YOUR TASK:
Count how many lines of the data below contain the string "left". Reply with that number alone.

Records:
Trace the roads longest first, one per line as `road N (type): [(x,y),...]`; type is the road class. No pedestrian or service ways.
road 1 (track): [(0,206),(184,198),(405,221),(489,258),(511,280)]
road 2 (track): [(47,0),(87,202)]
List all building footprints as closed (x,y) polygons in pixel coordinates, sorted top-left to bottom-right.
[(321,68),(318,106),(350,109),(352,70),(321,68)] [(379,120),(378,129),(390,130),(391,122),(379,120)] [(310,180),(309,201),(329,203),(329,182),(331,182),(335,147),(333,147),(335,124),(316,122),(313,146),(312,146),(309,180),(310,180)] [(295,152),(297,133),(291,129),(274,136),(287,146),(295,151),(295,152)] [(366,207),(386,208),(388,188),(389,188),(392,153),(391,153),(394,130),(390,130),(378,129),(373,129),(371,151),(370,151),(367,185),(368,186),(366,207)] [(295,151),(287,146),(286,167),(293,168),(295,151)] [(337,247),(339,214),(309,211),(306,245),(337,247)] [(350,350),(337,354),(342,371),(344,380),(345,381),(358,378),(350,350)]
---
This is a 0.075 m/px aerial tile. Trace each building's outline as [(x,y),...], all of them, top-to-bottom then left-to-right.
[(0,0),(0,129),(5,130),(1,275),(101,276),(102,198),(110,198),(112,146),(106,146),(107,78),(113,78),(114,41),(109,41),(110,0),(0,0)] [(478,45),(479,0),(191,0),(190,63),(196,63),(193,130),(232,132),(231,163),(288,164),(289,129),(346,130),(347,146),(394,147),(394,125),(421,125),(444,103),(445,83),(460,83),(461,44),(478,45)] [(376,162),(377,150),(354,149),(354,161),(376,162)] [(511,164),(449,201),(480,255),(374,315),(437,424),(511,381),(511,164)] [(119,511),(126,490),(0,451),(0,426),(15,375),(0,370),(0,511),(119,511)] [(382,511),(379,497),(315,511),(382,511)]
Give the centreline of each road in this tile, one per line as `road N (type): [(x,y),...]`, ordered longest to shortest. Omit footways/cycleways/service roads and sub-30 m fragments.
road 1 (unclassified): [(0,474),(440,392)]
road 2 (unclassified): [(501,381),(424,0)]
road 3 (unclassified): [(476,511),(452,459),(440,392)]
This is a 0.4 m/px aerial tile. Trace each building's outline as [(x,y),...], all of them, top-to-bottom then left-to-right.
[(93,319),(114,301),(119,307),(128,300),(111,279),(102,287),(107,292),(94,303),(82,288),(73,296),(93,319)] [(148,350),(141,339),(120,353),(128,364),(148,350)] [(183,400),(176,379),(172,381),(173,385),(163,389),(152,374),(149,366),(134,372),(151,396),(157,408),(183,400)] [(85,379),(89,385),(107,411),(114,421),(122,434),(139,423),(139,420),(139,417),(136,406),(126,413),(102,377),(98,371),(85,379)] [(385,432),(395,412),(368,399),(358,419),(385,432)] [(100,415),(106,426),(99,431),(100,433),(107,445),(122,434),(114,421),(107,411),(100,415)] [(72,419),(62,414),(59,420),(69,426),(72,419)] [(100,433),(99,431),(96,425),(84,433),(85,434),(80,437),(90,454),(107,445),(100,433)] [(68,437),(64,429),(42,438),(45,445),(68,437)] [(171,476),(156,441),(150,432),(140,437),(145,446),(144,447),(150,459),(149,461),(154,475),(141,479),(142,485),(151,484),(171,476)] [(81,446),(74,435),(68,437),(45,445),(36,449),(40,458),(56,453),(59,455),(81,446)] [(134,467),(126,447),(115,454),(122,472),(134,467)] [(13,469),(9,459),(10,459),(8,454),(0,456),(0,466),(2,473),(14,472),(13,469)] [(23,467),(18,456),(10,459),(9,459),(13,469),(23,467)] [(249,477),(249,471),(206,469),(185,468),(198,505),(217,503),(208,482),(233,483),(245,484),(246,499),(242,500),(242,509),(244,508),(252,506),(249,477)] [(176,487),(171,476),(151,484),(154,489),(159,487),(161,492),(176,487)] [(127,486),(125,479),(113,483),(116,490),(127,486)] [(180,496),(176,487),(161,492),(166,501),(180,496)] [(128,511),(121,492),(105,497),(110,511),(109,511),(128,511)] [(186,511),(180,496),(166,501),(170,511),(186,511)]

ANSWER FOR THIS EXERCISE:
3